Stored data:
____________________

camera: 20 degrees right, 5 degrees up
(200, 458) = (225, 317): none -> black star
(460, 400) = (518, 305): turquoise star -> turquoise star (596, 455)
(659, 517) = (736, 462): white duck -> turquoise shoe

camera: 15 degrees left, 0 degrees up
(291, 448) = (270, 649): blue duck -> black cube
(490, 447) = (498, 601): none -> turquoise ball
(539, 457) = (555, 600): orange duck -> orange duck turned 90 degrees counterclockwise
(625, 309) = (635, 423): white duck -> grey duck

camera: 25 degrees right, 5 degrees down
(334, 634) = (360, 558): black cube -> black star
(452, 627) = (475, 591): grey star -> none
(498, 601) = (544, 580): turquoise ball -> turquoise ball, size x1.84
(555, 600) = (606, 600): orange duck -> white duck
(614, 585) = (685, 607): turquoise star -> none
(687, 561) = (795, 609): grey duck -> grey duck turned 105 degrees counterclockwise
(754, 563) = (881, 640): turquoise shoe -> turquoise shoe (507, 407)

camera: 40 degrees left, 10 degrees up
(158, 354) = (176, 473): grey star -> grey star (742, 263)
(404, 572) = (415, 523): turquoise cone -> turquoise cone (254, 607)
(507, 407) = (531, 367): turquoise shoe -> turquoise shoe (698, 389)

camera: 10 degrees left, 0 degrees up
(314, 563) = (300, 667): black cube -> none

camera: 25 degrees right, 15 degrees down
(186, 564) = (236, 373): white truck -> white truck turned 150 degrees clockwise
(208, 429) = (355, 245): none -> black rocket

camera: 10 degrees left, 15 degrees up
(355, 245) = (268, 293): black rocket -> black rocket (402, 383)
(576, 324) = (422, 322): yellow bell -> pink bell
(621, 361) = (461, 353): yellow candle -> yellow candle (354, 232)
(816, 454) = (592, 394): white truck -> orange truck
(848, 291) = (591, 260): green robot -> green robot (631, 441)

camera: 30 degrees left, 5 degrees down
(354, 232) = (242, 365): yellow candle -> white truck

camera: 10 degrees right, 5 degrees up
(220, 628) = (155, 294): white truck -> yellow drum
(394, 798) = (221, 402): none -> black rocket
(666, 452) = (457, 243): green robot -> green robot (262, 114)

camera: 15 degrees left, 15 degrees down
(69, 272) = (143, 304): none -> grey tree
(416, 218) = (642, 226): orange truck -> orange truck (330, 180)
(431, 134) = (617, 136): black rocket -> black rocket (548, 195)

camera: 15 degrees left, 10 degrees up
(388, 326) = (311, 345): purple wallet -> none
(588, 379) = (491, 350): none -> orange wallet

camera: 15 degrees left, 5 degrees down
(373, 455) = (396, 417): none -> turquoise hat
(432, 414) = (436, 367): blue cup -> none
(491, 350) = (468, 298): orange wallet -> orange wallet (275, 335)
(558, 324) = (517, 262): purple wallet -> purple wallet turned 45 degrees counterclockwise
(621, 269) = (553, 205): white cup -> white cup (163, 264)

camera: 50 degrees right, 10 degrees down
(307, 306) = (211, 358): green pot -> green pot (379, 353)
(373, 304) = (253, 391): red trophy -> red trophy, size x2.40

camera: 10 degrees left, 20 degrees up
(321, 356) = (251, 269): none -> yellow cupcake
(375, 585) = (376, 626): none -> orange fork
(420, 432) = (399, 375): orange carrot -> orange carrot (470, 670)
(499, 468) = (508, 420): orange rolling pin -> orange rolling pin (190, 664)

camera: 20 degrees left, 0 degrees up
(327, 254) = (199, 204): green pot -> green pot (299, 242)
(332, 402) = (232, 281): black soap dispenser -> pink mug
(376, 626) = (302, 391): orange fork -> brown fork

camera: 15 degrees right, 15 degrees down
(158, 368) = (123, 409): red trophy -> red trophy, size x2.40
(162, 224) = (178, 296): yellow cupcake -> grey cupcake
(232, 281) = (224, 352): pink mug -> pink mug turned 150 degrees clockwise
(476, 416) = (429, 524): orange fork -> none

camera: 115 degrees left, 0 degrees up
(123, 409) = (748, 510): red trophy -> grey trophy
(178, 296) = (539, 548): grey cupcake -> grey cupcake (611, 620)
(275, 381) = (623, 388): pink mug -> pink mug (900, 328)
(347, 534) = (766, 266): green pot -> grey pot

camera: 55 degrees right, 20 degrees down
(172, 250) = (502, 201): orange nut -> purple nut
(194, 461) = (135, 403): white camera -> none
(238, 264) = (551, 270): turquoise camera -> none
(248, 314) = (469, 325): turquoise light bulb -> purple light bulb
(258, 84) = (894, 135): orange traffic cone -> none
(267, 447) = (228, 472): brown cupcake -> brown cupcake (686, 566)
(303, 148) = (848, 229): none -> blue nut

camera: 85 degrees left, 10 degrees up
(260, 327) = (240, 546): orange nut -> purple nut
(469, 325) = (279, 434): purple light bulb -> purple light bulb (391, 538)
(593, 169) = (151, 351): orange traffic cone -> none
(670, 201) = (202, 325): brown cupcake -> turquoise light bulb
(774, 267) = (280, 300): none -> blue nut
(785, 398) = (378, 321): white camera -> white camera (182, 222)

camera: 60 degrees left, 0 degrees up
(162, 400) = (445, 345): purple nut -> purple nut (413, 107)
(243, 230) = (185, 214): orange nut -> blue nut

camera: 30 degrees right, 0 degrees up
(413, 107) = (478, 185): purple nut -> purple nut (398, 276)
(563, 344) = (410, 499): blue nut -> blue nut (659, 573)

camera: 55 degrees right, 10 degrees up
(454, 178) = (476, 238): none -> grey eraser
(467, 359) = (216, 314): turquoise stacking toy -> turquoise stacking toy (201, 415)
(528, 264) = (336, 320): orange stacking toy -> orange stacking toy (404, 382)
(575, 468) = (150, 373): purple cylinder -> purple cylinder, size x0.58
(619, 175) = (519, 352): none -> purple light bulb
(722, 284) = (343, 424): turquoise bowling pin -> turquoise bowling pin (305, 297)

____________________

TASK INSTRUCTIONS:
Look above for the line holding "camera: 85 degrees left, 10 degrees up", then set down exactly that line and every line after it up to and including the line holding "(670, 201) = (202, 325): brown", with nothing else.

OUTPUT OF THE EXERCISE:
camera: 85 degrees left, 10 degrees up
(260, 327) = (240, 546): orange nut -> purple nut
(469, 325) = (279, 434): purple light bulb -> purple light bulb (391, 538)
(593, 169) = (151, 351): orange traffic cone -> none
(670, 201) = (202, 325): brown cupcake -> turquoise light bulb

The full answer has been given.